▶ [TASK INSTRUCTIONS] Print, word for word, the part of the listing below that opens with its first line and closes with the line containing "0: (940, 678)", both ends included. Leave the pictures out of your answer.

▶ [LISTING]
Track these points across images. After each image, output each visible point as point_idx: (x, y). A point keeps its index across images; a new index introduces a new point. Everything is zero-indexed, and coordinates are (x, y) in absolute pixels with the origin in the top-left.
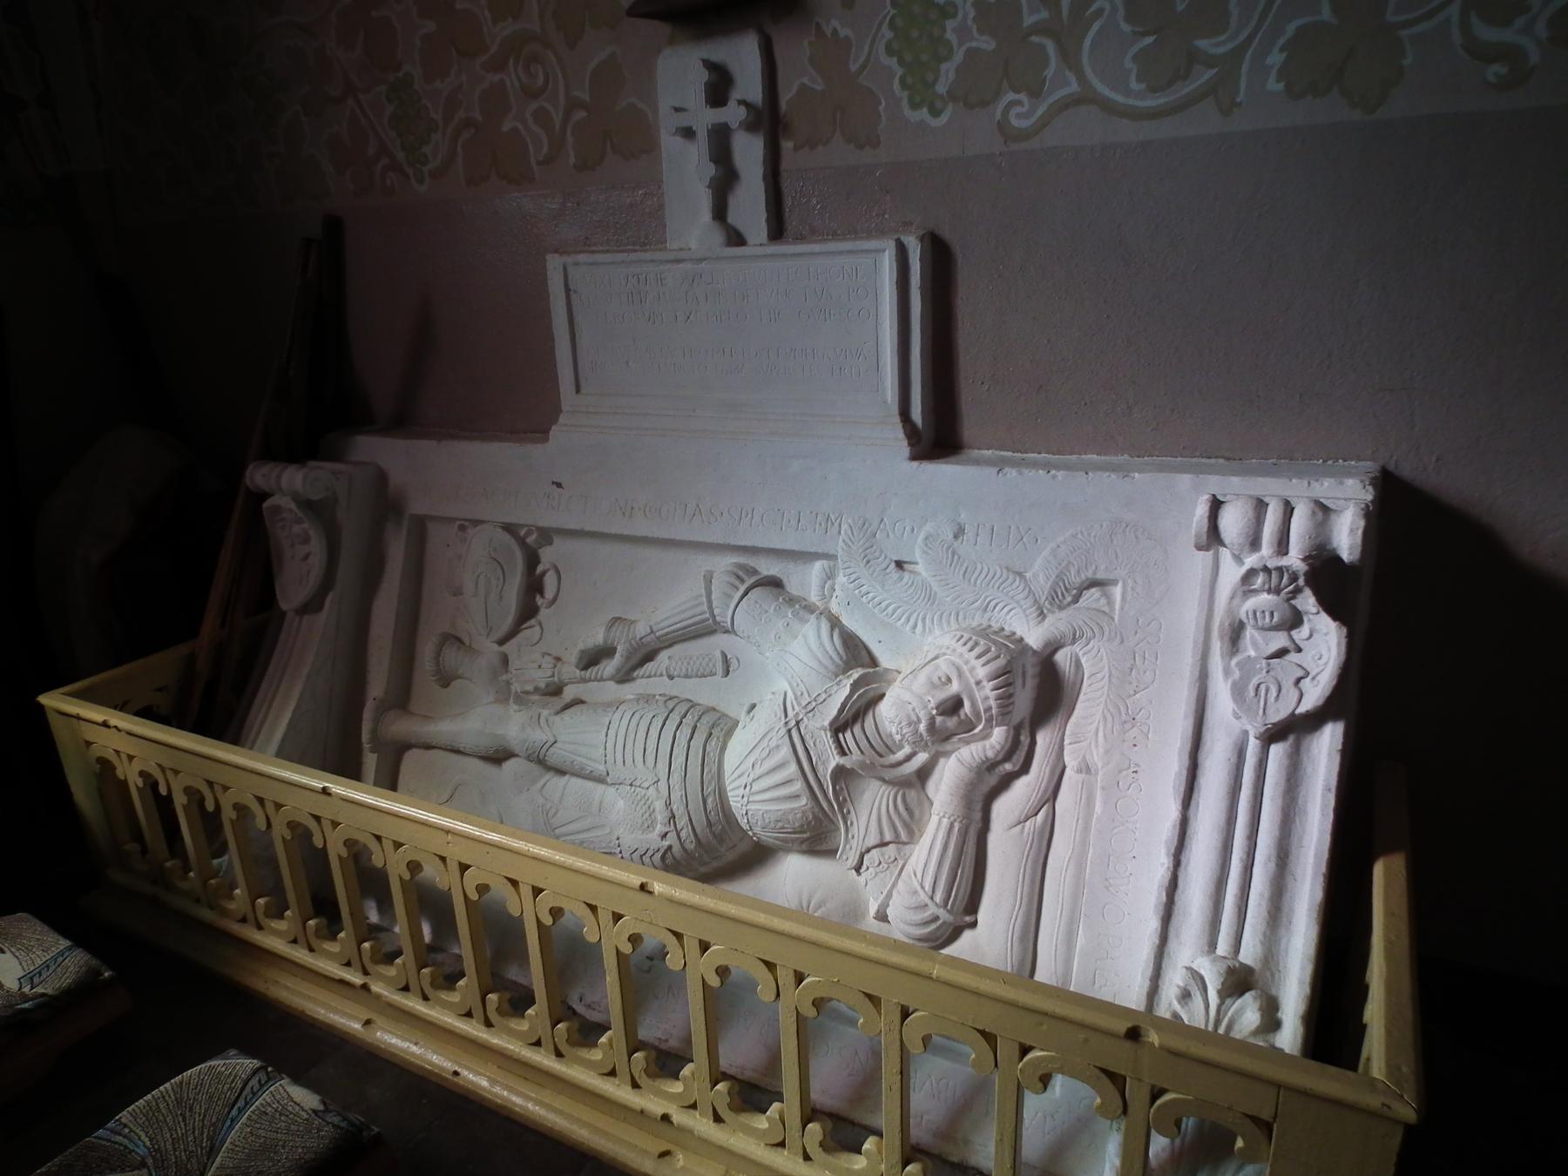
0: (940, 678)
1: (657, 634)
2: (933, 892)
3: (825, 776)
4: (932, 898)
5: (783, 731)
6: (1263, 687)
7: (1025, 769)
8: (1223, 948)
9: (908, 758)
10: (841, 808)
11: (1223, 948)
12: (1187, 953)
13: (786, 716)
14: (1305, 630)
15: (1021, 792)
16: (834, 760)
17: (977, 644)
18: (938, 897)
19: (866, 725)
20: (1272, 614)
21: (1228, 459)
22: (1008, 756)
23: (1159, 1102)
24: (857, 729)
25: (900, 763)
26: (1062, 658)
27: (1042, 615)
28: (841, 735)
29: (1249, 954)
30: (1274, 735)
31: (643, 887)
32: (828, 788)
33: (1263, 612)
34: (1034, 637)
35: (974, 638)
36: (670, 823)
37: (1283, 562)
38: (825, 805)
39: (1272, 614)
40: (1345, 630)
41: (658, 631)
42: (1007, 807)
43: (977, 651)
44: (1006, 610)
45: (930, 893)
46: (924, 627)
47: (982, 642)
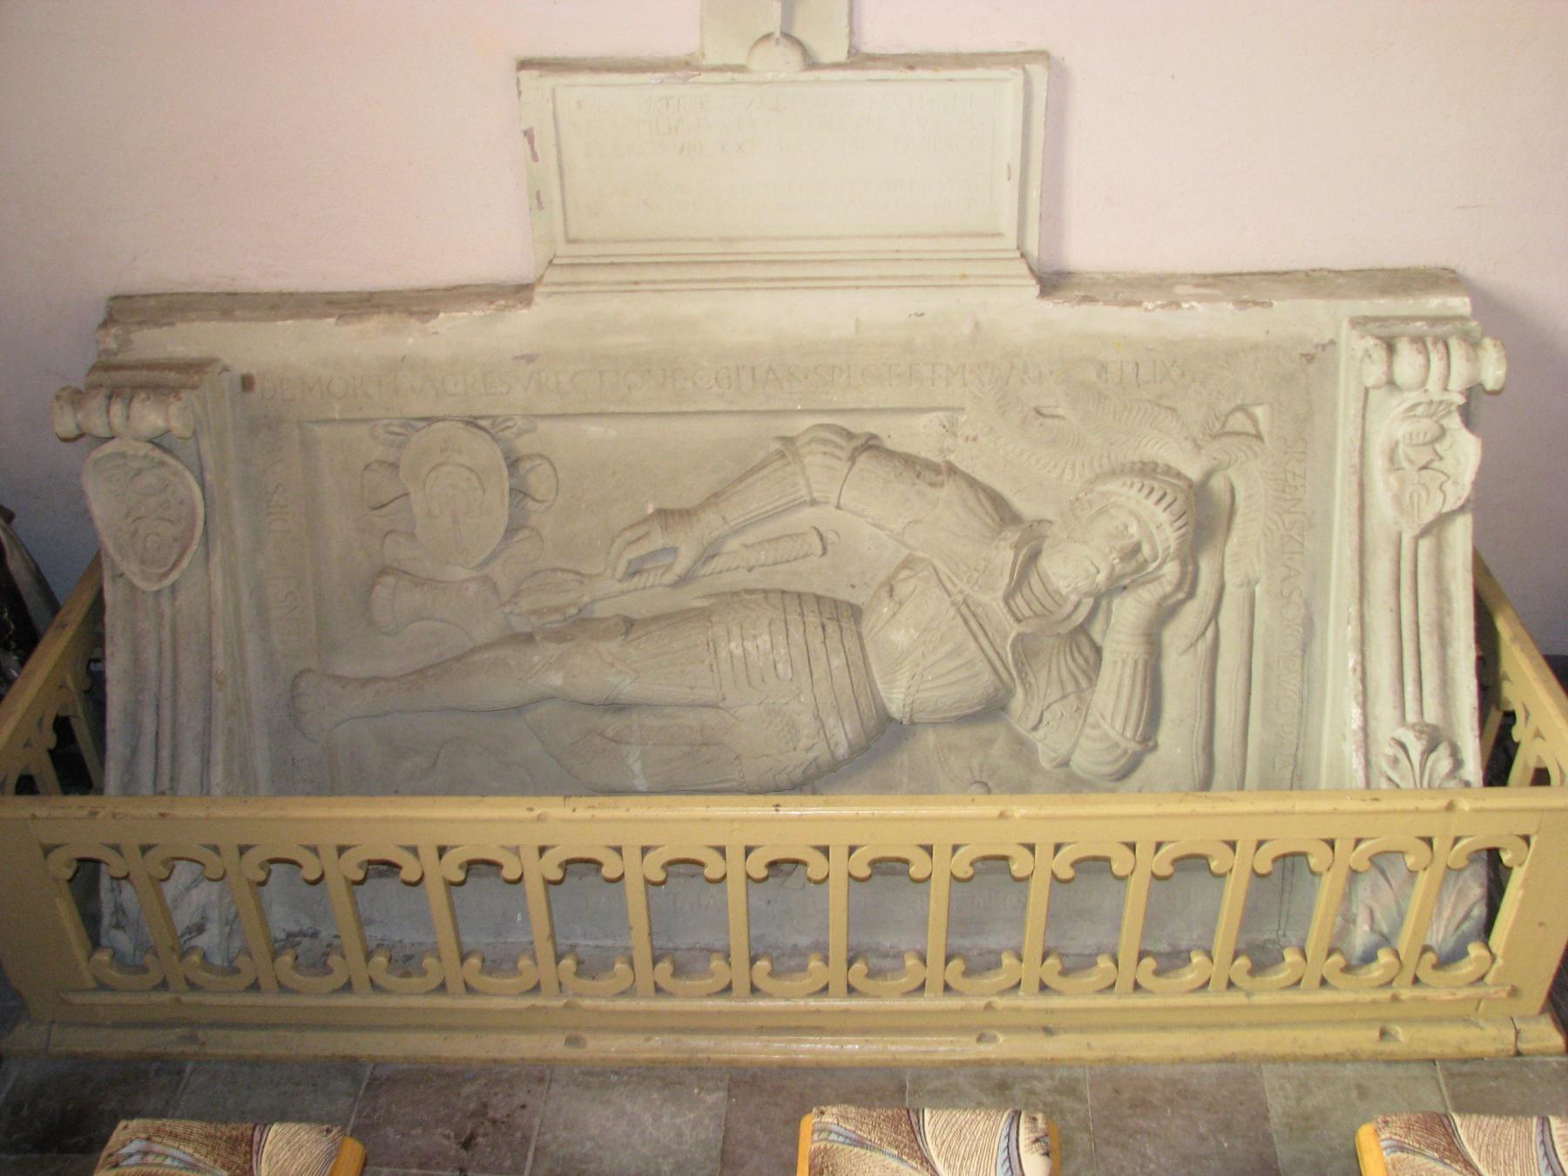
0: (1117, 528)
1: (732, 524)
2: (1124, 729)
3: (1004, 649)
4: (1123, 735)
5: (952, 612)
6: (1415, 495)
7: (1191, 595)
8: (1411, 717)
9: (1076, 607)
10: (1020, 672)
11: (1411, 717)
12: (1386, 728)
13: (949, 595)
14: (1446, 442)
15: (1190, 617)
16: (1014, 630)
17: (1152, 490)
18: (1129, 734)
19: (1032, 582)
20: (1426, 433)
21: (1046, 122)
22: (1179, 587)
23: (1458, 846)
24: (1026, 590)
25: (1069, 616)
26: (1217, 483)
27: (1197, 447)
28: (1011, 602)
29: (1432, 715)
30: (1425, 532)
31: (1002, 816)
32: (1006, 656)
33: (1418, 433)
34: (1193, 472)
35: (1146, 482)
36: (819, 733)
37: (1446, 397)
38: (1004, 675)
39: (1426, 433)
40: (1480, 440)
41: (732, 520)
42: (1175, 636)
43: (1155, 496)
44: (1158, 446)
45: (1121, 731)
46: (1074, 473)
47: (1156, 484)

▶ [TASK ANSWER]
Track these points across images. After each image, output each visible point as point_idx: (x, y). A point keeps its index across images; a new index introduces a new point. Everything is zero-indexed, and coordinates are (x, y) in absolute pixels with the origin in the top-left.
0: (940, 678)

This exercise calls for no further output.